*Activity*.
In your reply, repeat the full listing exactly and leave each picture out.

*Provided entries*.
= Beginning of Section =

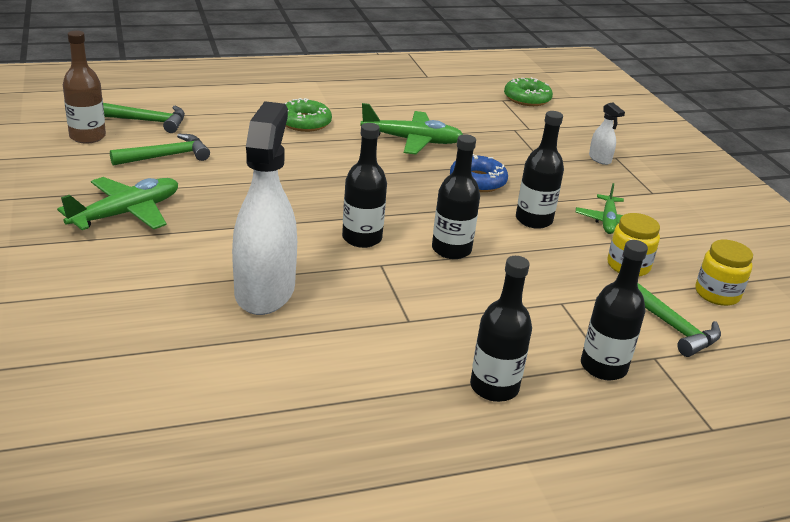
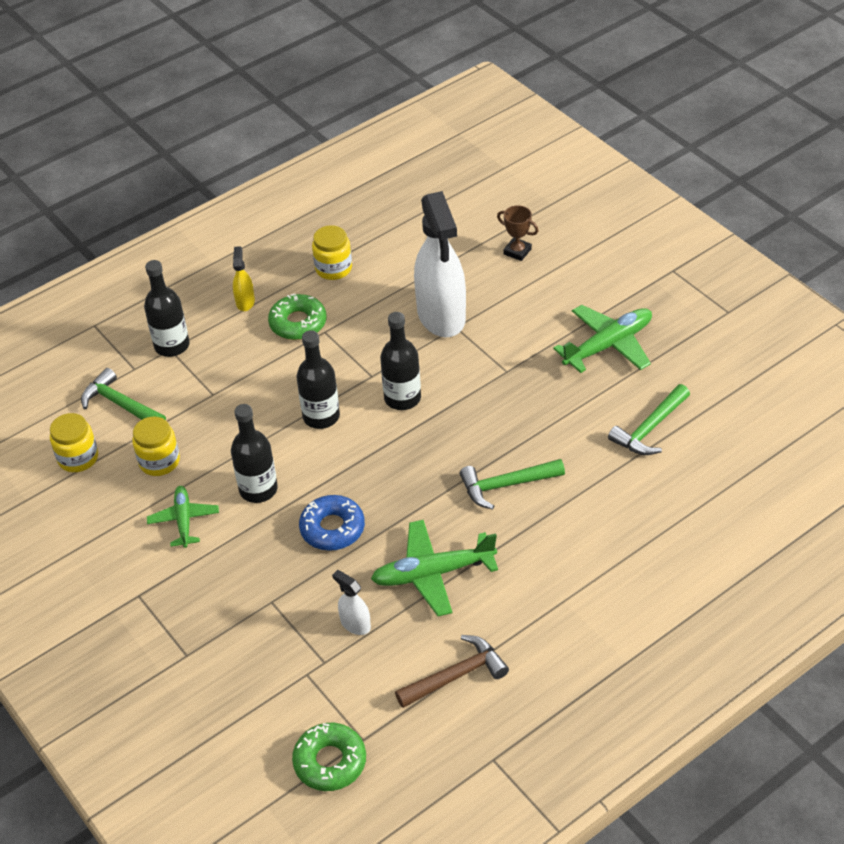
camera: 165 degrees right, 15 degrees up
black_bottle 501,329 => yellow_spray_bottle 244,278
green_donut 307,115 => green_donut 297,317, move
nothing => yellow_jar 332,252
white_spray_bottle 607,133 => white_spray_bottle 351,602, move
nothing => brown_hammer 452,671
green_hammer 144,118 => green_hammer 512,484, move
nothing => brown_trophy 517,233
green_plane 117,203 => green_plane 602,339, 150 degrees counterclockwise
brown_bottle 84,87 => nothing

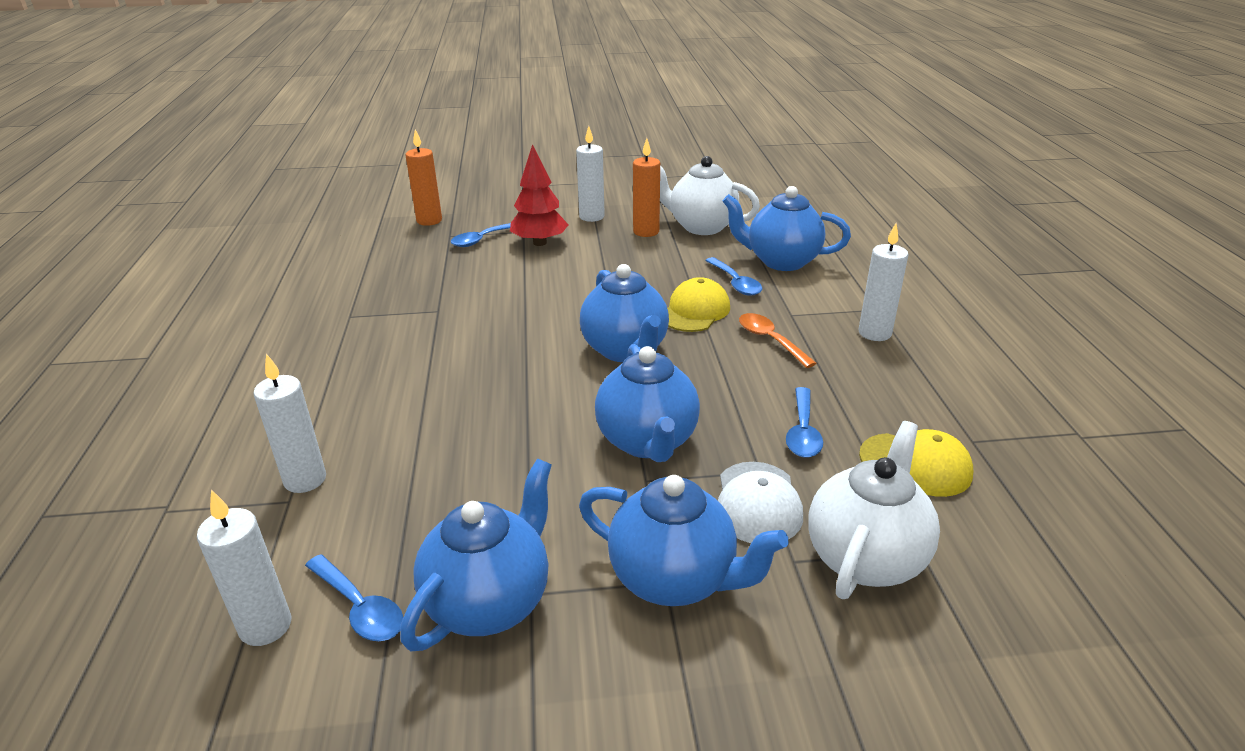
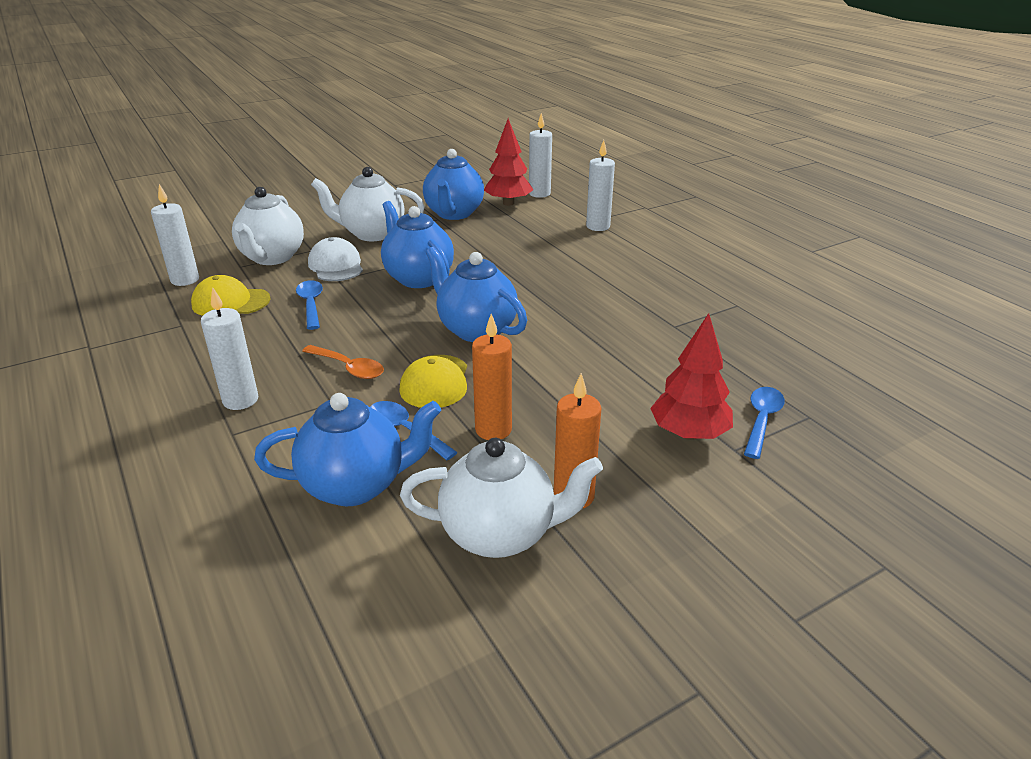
camera: 155 degrees right, 0 degrees up
white_candle 590,174 => white_candle 175,235, move
blue_teapot 684,540 => white_teapot 368,204
orange_candle 424,177 => orange_candle 492,377, move
blue_spoon 354,597 => red_tree 508,162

= End of Section =

*Written response*.
camera: 165 degrees right, 15 degrees up
black_bottle 501,329 => yellow_spray_bottle 244,278
green_donut 307,115 => green_donut 297,317, move
nothing => yellow_jar 332,252
white_spray_bottle 607,133 => white_spray_bottle 351,602, move
nothing => brown_hammer 452,671
green_hammer 144,118 => green_hammer 512,484, move
nothing => brown_trophy 517,233
green_plane 117,203 => green_plane 602,339, 150 degrees counterclockwise
brown_bottle 84,87 => nothing

camera: 155 degrees right, 0 degrees up
white_candle 590,174 => white_candle 175,235, move
blue_teapot 684,540 => white_teapot 368,204
orange_candle 424,177 => orange_candle 492,377, move
blue_spoon 354,597 => red_tree 508,162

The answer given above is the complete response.